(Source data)
::::
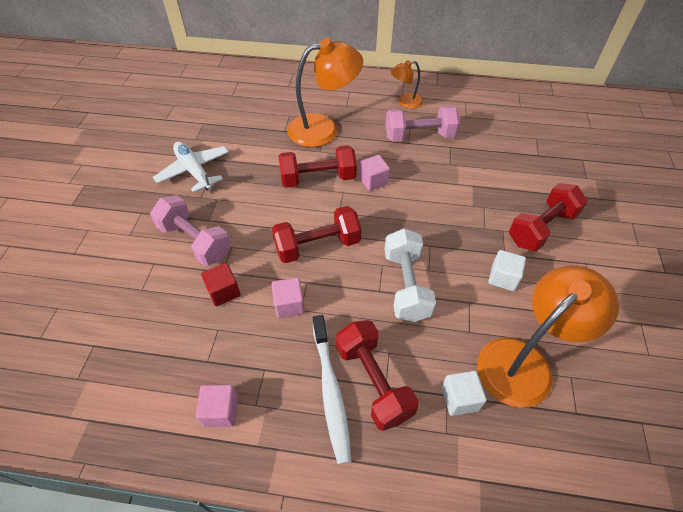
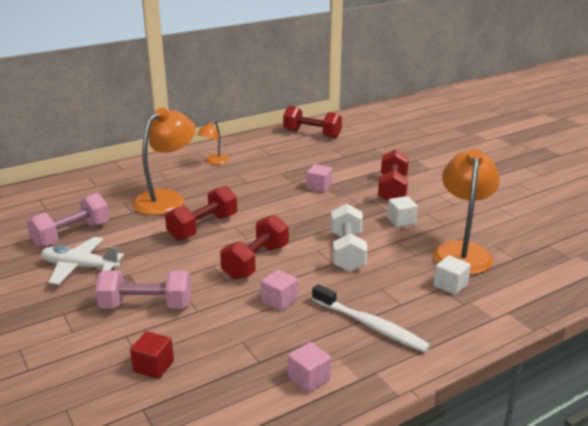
camera: 40 degrees left, 25 degrees down
(223, 291) = (216, 320): red cube -> red cube (153, 366)
(373, 181) = (249, 211): pink cube -> pink cube (319, 187)
(373, 381) = (390, 306): red dumbbell -> red dumbbell (312, 134)
(406, 285) = (347, 252): white dumbbell -> white dumbbell turned 45 degrees clockwise
(419, 136) = (251, 176): pink dumbbell -> pink dumbbell (72, 234)

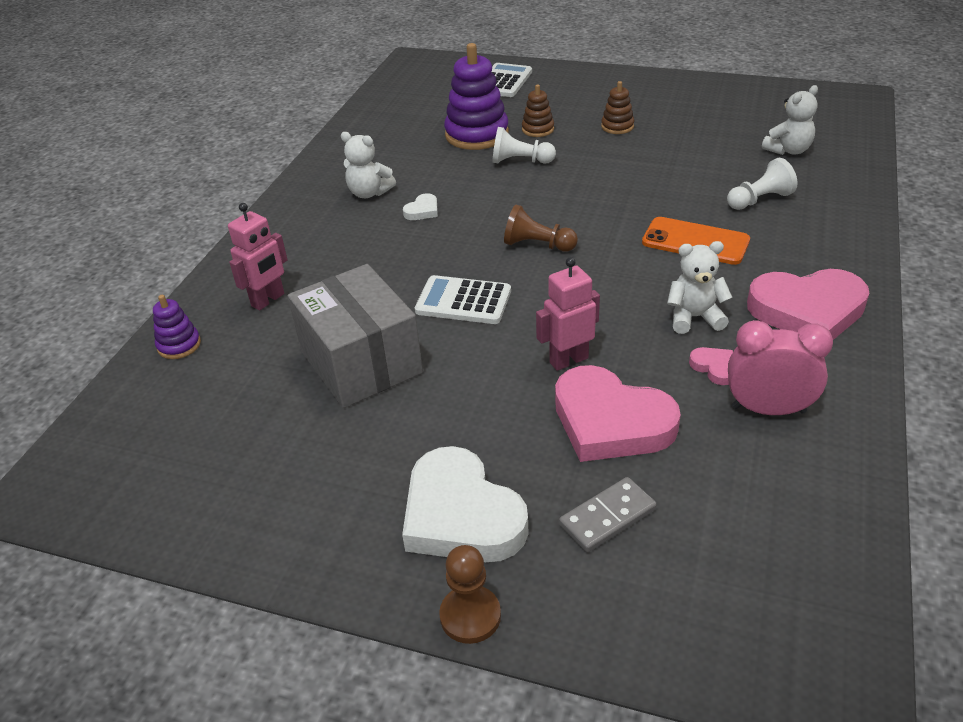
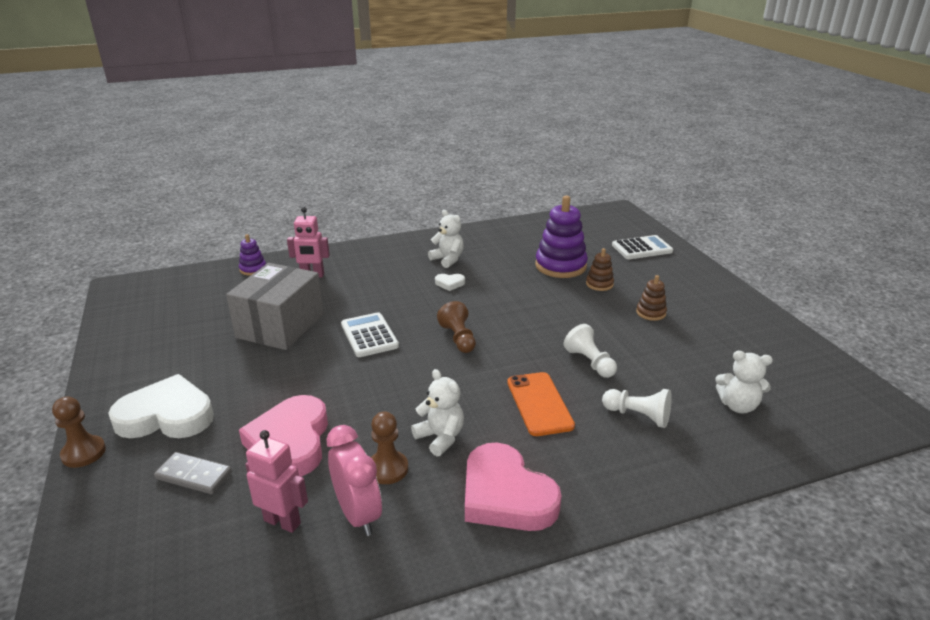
camera: 50 degrees right, 10 degrees down
(369, 193) = (448, 259): white teddy bear -> white teddy bear turned 150 degrees clockwise
(461, 515) = (166, 416): white heart -> white heart turned 75 degrees clockwise
(520, 161) = (550, 293): white pawn -> white pawn (590, 362)
(568, 360) = (342, 399): pink robot -> pink robot (282, 521)
(714, 367) = (387, 469): pink heart -> brown pawn

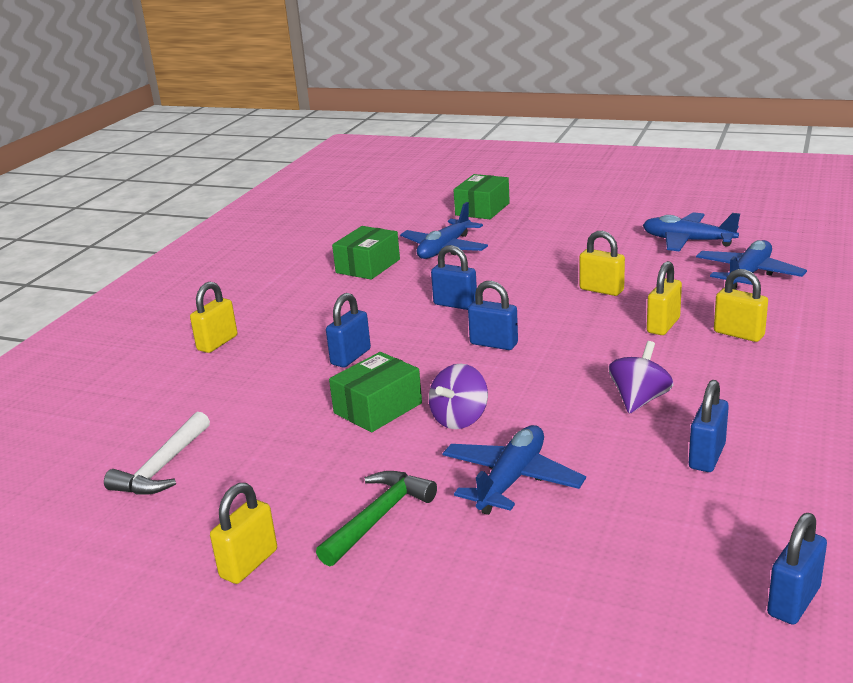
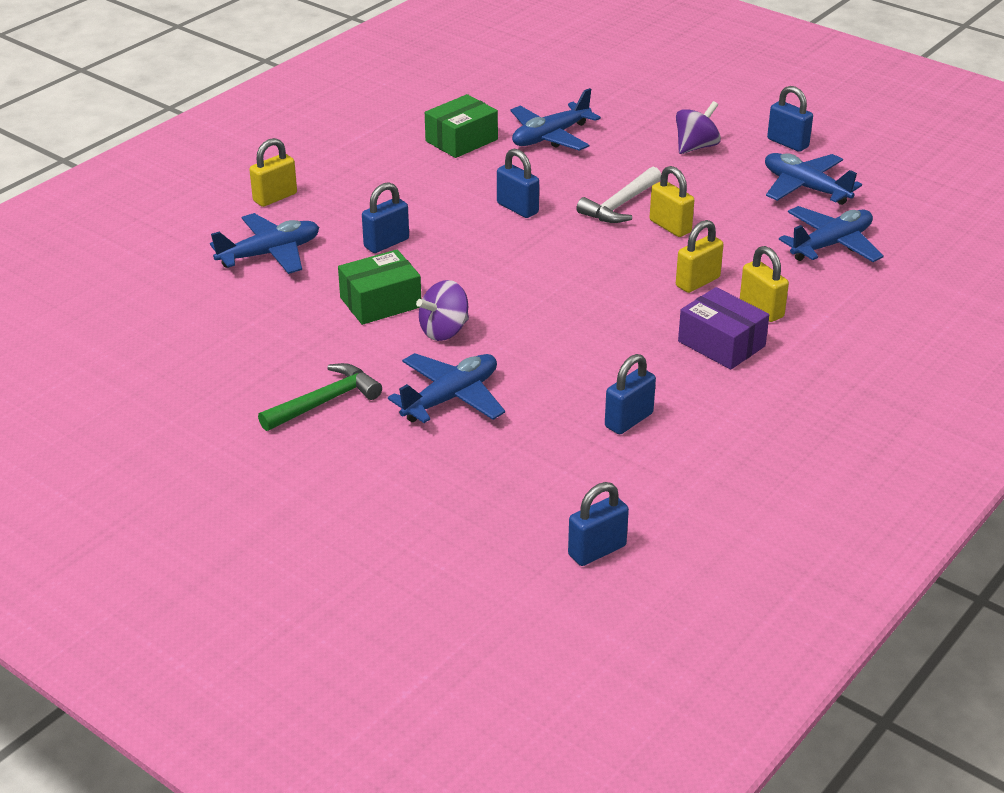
camera: 15 degrees right, 10 degrees up
(163, 467) = (176, 312): white hammer -> white hammer (620, 205)
(238, 391) = (270, 254): none -> blue plane
(249, 564) = (207, 413): yellow padlock -> none
(482, 209) = (623, 92): green box -> none
(494, 344) = (524, 262): blue padlock -> blue padlock (787, 143)
(639, 400) = (613, 353): purple spinning top -> purple spinning top (696, 147)
(730, 369) = (721, 344): none -> purple box

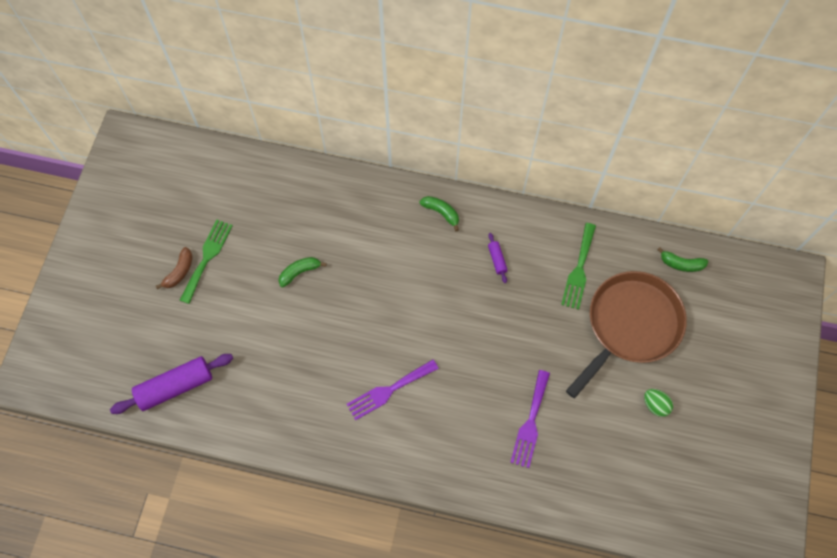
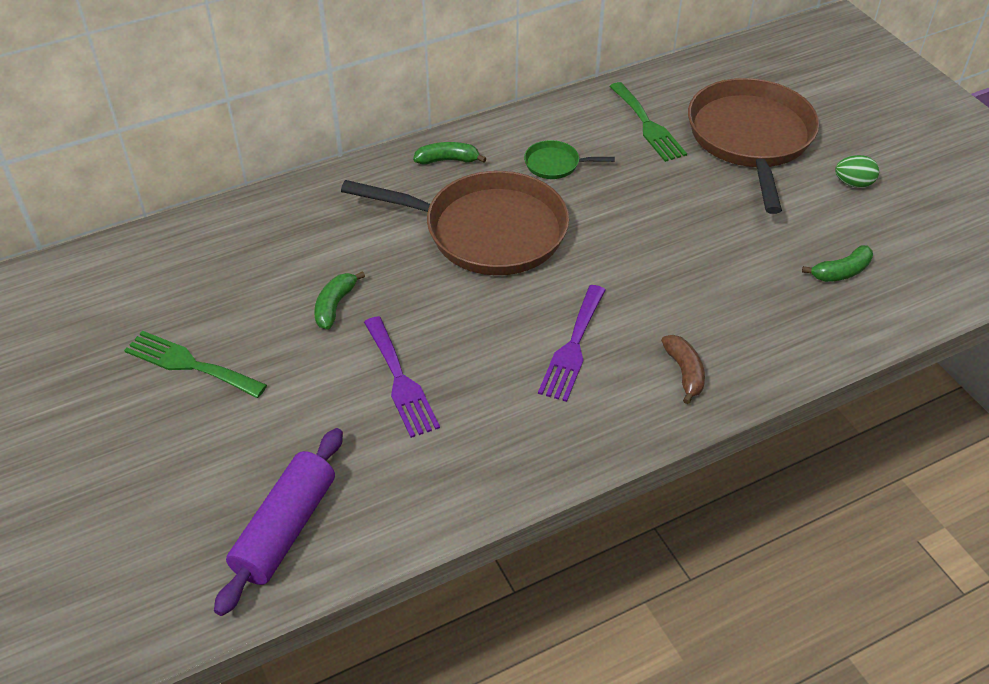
camera: 40 degrees left, 20 degrees down
(179, 272) = (163, 402): brown banana -> brown banana (684, 372)
(207, 257) = (190, 364): green fork -> green fork turned 45 degrees counterclockwise
(416, 281) = (488, 231): none -> brown pan
(497, 260) = (555, 164): purple rolling pin -> green pan
(530, 423) = (758, 274): purple fork -> purple fork (400, 381)
(681, 264) = (736, 68): green banana -> green banana (841, 272)

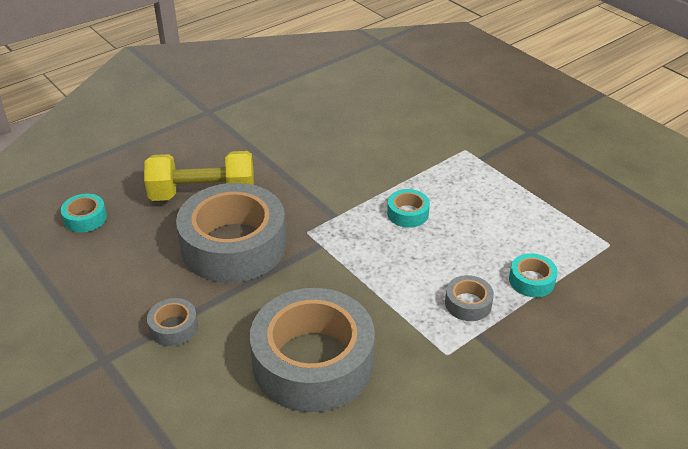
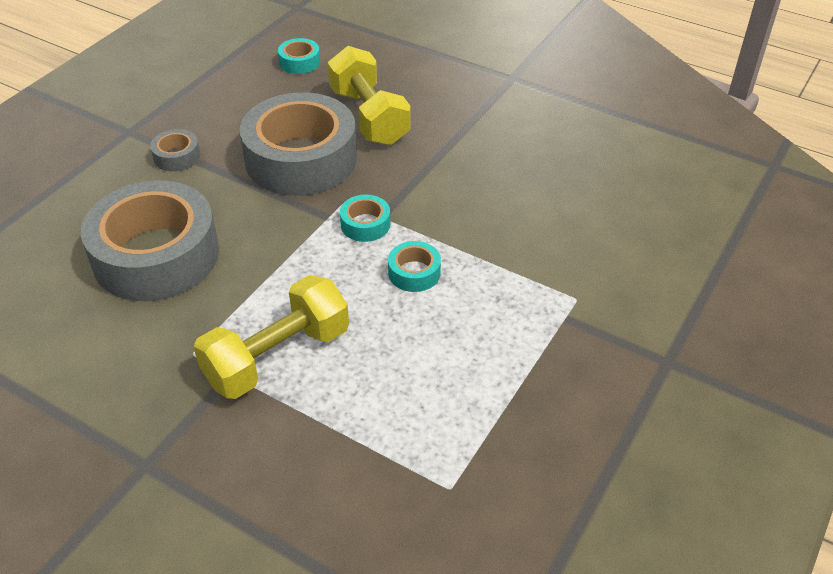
camera: 70 degrees right, 5 degrees up
(468, 303) = (277, 357): grey tape -> yellow dumbbell
(531, 281) = (339, 410): turquoise tape -> turquoise tape (365, 224)

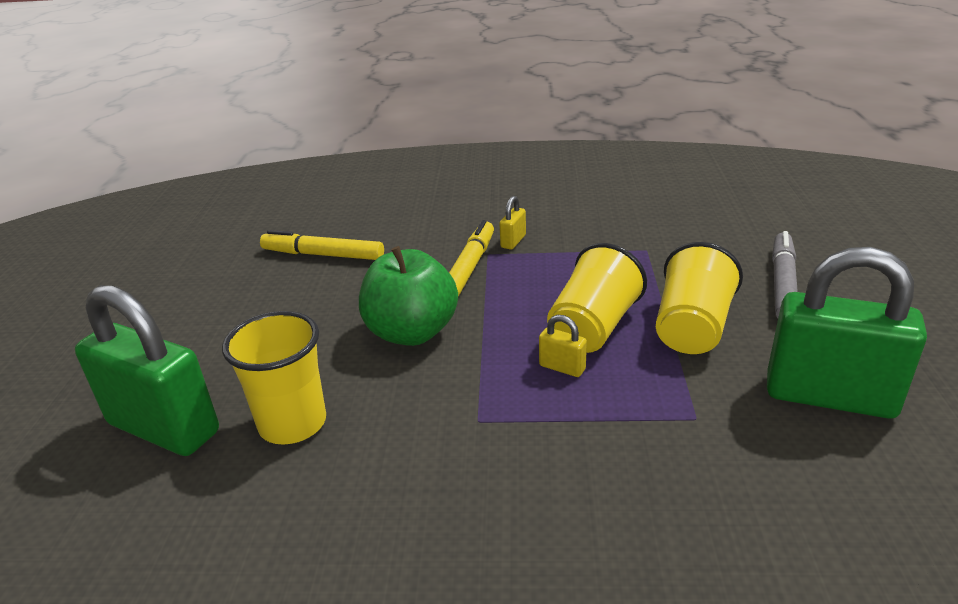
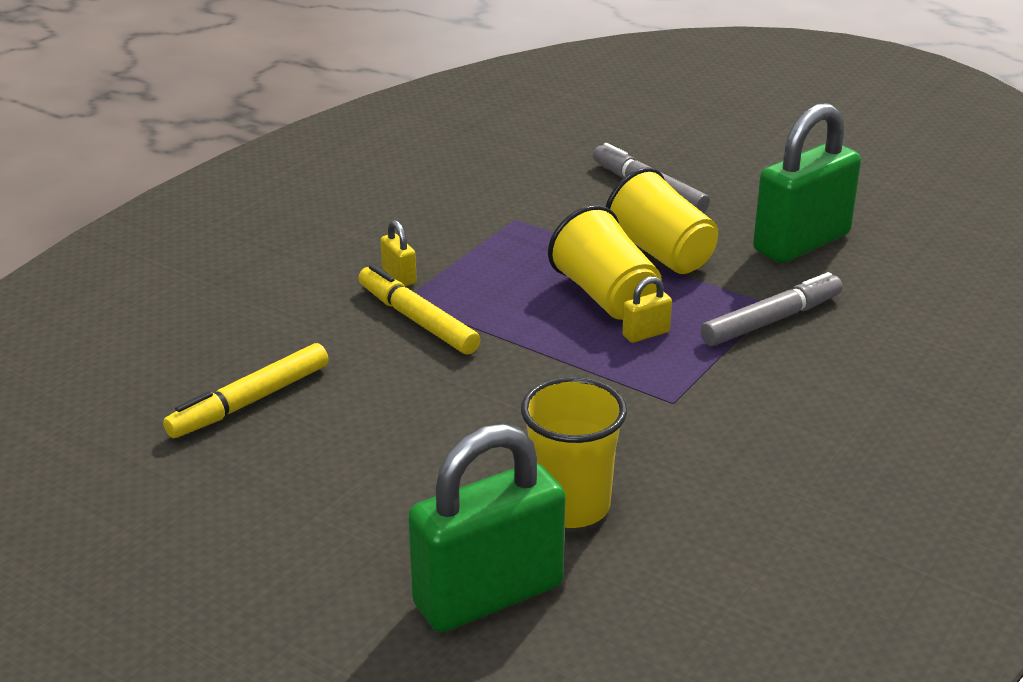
camera: 60 degrees left, 0 degrees up
(411, 332) = (495, 392): green apple -> none
(668, 429) = (771, 320): none -> grey marker

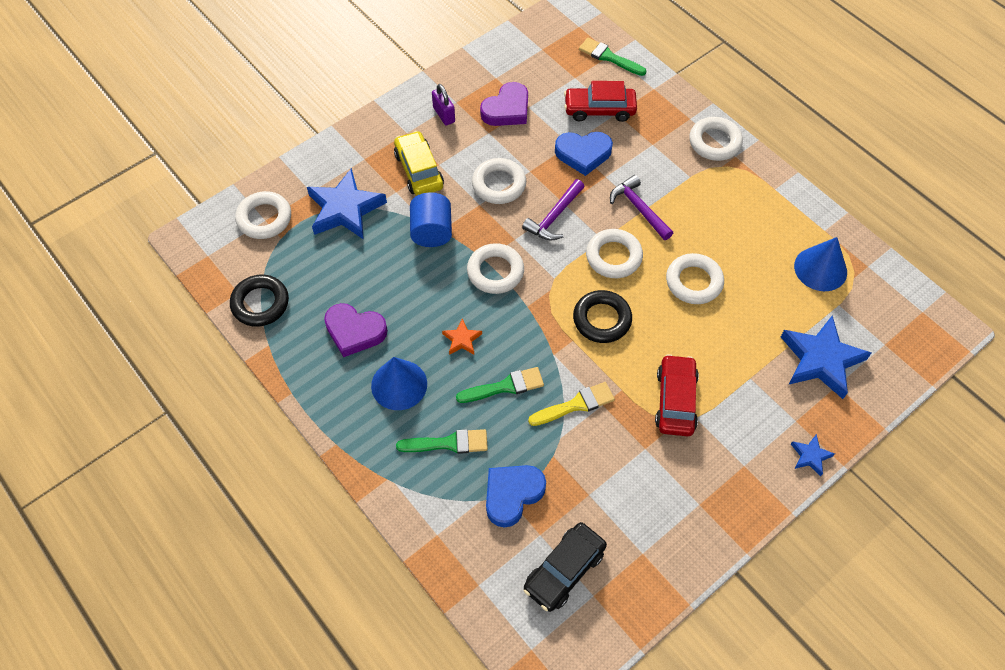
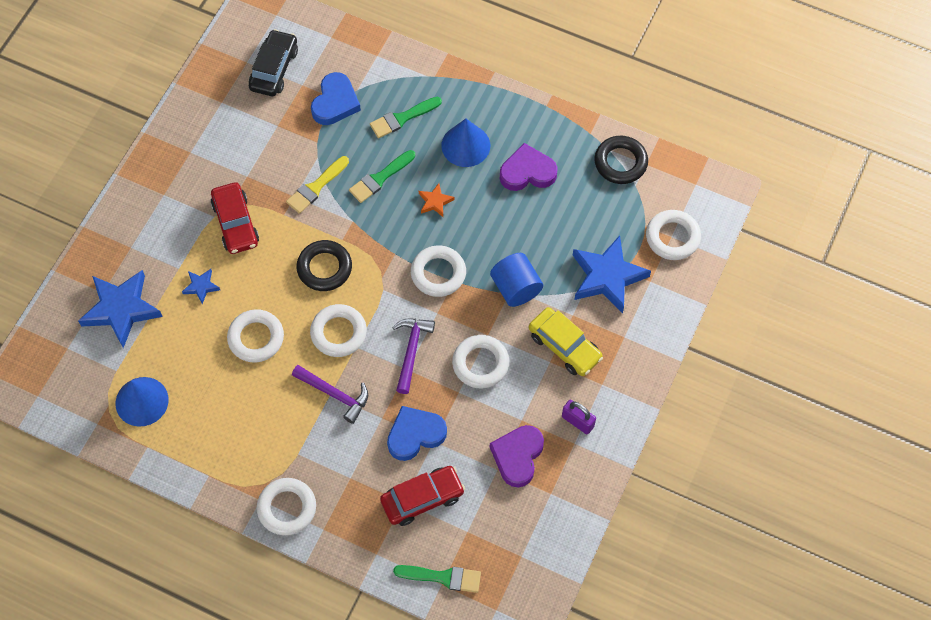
camera: 155 degrees right, 5 degrees up
(810, 456) = (112, 222): blue star -> blue star (201, 286)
::::
Activity
Could you return all lines from the records that include the word "turned"?

Solution
(406, 285) = (347, 252): white dumbbell -> white dumbbell turned 45 degrees clockwise
(369, 193) = (448, 259): white teddy bear -> white teddy bear turned 150 degrees clockwise
(461, 515) = (166, 416): white heart -> white heart turned 75 degrees clockwise
(207, 257) = (190, 364): green fork -> green fork turned 45 degrees counterclockwise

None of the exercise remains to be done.